Source material:
+---+
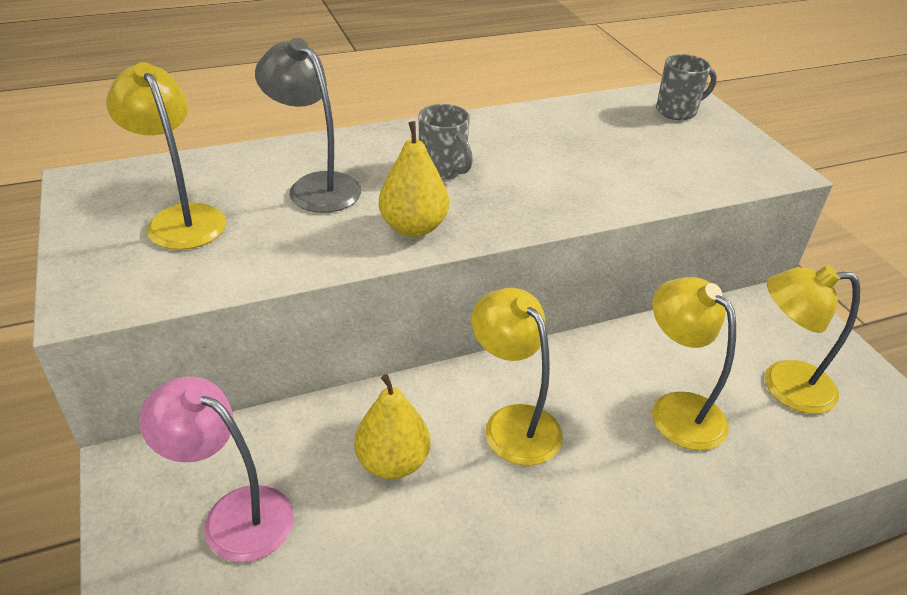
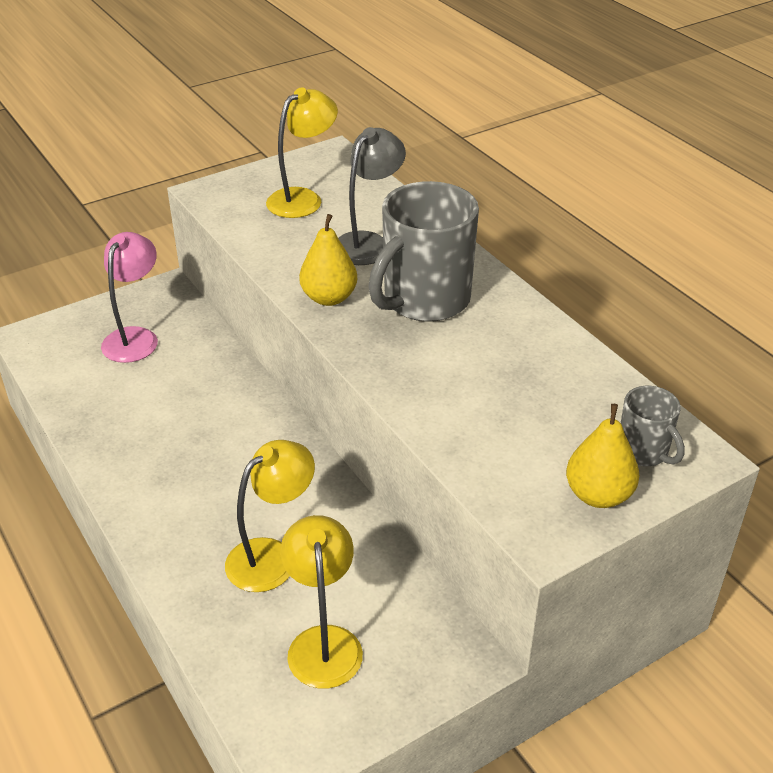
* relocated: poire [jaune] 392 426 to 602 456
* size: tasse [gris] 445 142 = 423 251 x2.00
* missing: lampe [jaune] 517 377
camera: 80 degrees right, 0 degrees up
+---+
Only lines holding "jaune" are wanted; copy all of them from the listing.

* relocated: poire [jaune] 392 426 to 602 456
* missing: lampe [jaune] 517 377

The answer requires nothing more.